:: Work instruction ::
Exactly as they stand, set down all of the records again.

:: Records drawn from a dataset ::
=== Begin Enclosure ===

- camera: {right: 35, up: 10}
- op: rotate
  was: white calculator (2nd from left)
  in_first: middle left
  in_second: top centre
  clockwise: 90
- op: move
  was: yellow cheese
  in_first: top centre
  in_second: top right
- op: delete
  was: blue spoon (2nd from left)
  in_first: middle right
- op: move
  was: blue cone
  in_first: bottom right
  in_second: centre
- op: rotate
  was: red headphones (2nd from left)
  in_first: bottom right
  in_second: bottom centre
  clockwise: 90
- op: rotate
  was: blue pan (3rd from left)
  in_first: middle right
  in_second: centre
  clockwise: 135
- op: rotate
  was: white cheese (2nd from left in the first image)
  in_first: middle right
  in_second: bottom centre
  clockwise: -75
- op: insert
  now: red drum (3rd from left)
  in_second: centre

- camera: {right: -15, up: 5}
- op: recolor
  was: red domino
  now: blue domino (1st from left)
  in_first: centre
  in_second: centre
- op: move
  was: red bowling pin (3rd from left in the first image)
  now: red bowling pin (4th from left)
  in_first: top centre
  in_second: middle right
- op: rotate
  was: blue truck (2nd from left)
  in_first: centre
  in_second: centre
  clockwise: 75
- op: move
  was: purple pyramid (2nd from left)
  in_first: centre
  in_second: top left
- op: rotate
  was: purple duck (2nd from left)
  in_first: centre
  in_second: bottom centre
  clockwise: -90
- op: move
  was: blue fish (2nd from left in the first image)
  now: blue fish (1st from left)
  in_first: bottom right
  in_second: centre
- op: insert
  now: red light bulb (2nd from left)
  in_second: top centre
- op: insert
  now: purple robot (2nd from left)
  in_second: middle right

=== End Enclosure ===

:: Answer section ::
- camera: {right: 35, up: 10}
- op: rotate
  was: white calculator (2nd from left)
  in_first: middle left
  in_second: top centre
  clockwise: 90
- op: move
  was: yellow cheese
  in_first: top centre
  in_second: top right
- op: delete
  was: blue spoon (2nd from left)
  in_first: middle right
- op: move
  was: blue cone
  in_first: bottom right
  in_second: centre
- op: rotate
  was: red headphones (2nd from left)
  in_first: bottom right
  in_second: bottom centre
  clockwise: 90
- op: rotate
  was: blue pan (3rd from left)
  in_first: middle right
  in_second: centre
  clockwise: 135
- op: rotate
  was: white cheese (2nd from left in the first image)
  in_first: middle right
  in_second: bottom centre
  clockwise: -75
- op: insert
  now: red drum (3rd from left)
  in_second: centre

- camera: {right: -15, up: 5}
- op: recolor
  was: red domino
  now: blue domino (1st from left)
  in_first: centre
  in_second: centre
- op: move
  was: red bowling pin (3rd from left in the first image)
  now: red bowling pin (4th from left)
  in_first: top centre
  in_second: middle right
- op: rotate
  was: blue truck (2nd from left)
  in_first: centre
  in_second: centre
  clockwise: 75
- op: move
  was: purple pyramid (2nd from left)
  in_first: centre
  in_second: top left
- op: rotate
  was: purple duck (2nd from left)
  in_first: centre
  in_second: bottom centre
  clockwise: -90
- op: move
  was: blue fish (2nd from left in the first image)
  now: blue fish (1st from left)
  in_first: bottom right
  in_second: centre
- op: insert
  now: red light bulb (2nd from left)
  in_second: top centre
- op: insert
  now: purple robot (2nd from left)
  in_second: middle right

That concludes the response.